*** The input ***
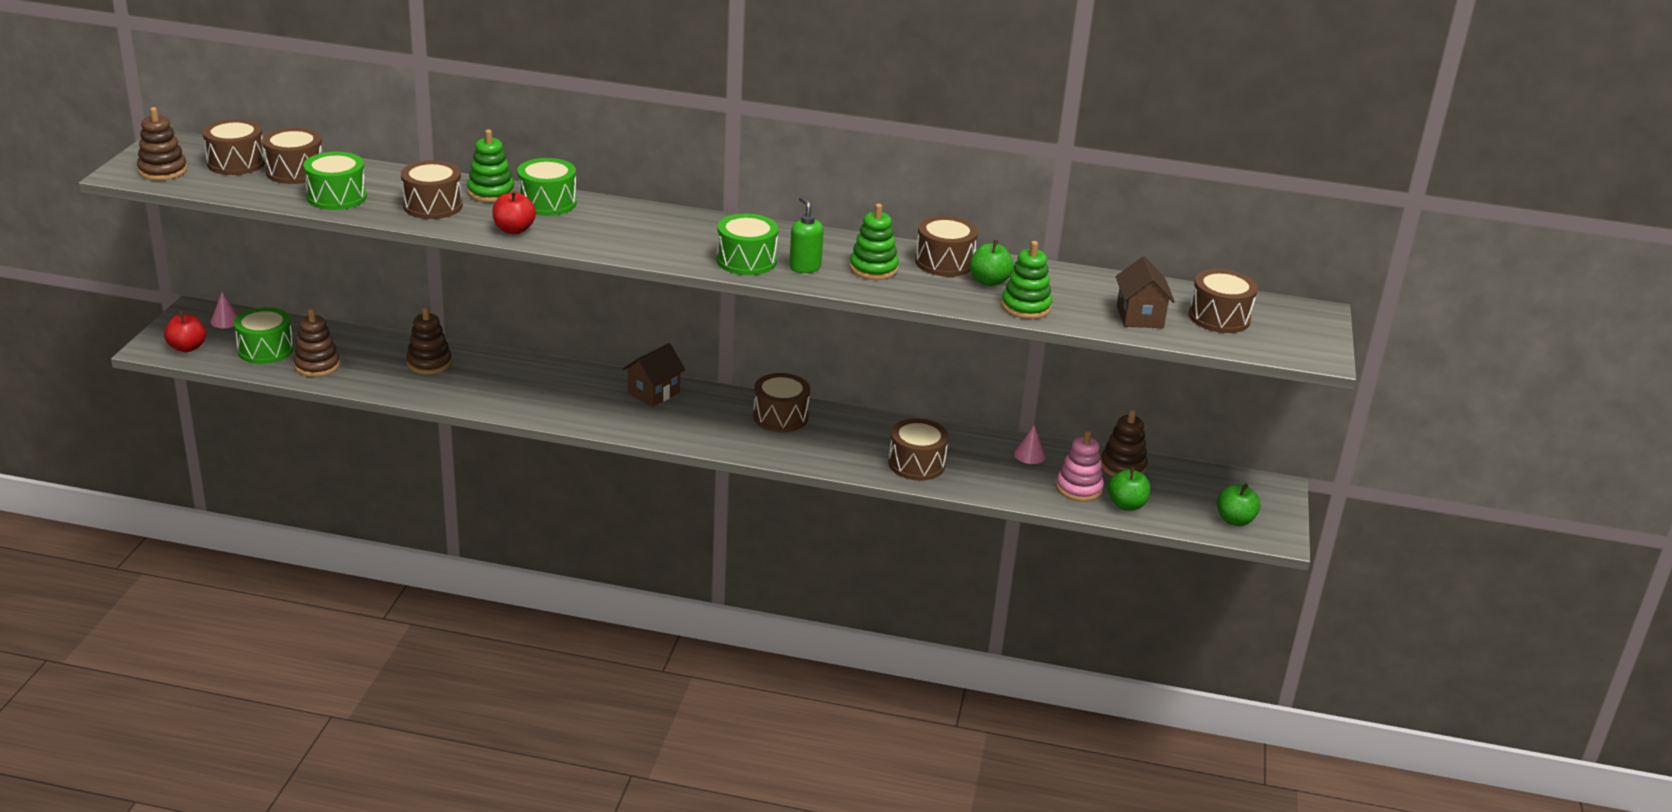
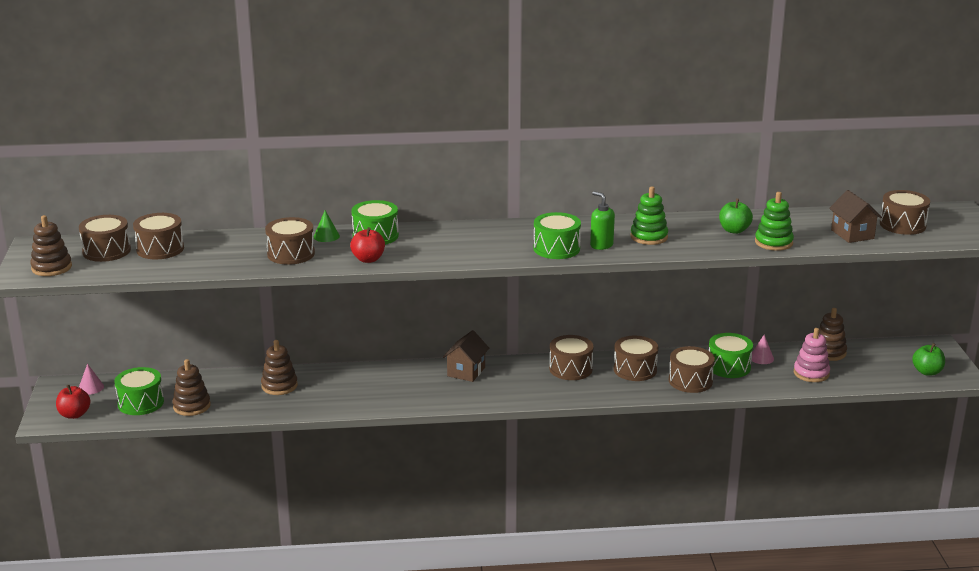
camera: 15 degrees left, 5 degrees down
(337, 197) = (210, 261): green drum -> green drum (728, 367)
(491, 192) = (326, 236): green stacking toy -> green cone
(944, 262) = (693, 223): brown drum -> brown drum (635, 370)
(1126, 505) = (850, 377): green apple -> none

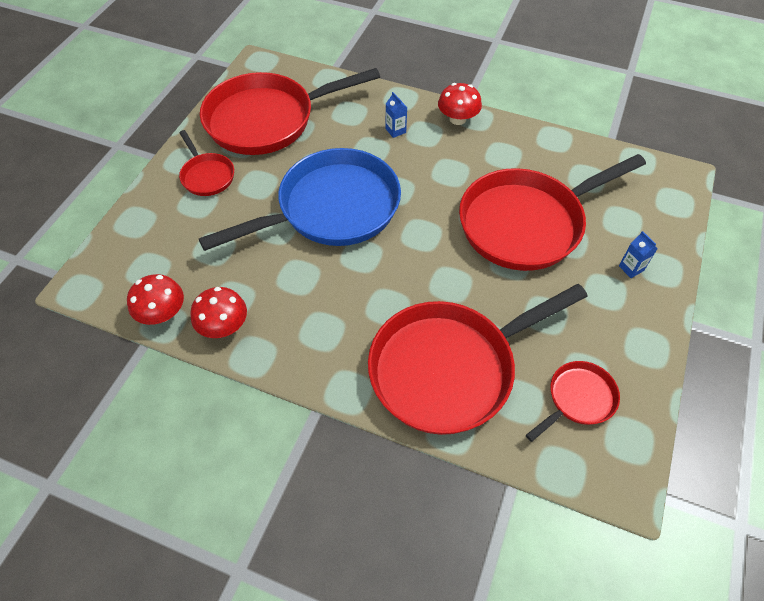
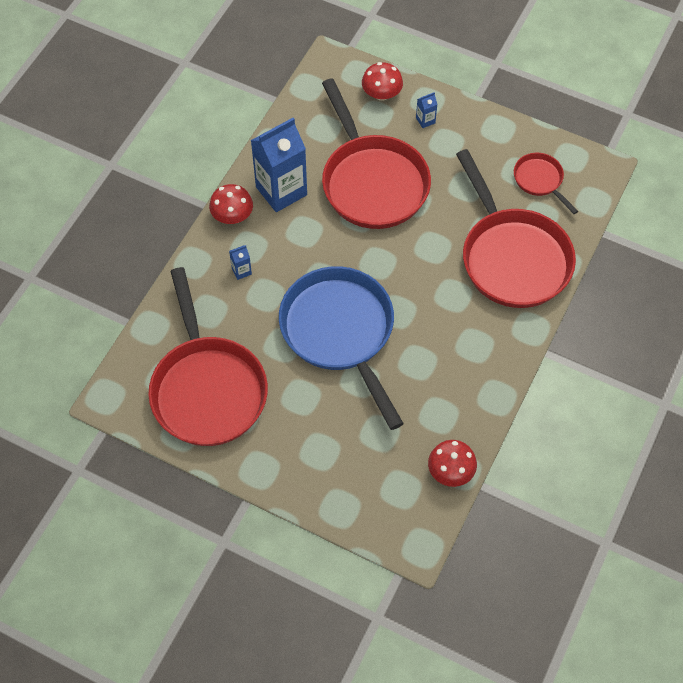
camera: 85 degrees left, 5 degrees up
(207, 176) = (284, 444): red pan -> none
(224, 326) = (466, 420): red mushroom -> red mushroom (381, 94)
(495, 151) = (281, 191): none -> blue carton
*** End of The input ***
### Directions
Apart from the pictures, all of the data must be duplicated exactly as shown above.

### Response area
camera: 15 degrees left, 5 degrees down
(337, 197) = (210, 261): green drum -> green drum (728, 367)
(491, 192) = (326, 236): green stacking toy -> green cone
(944, 262) = (693, 223): brown drum -> brown drum (635, 370)
(1126, 505) = (850, 377): green apple -> none

camera: 85 degrees left, 5 degrees up
(207, 176) = (284, 444): red pan -> none
(224, 326) = (466, 420): red mushroom -> red mushroom (381, 94)
(495, 151) = (281, 191): none -> blue carton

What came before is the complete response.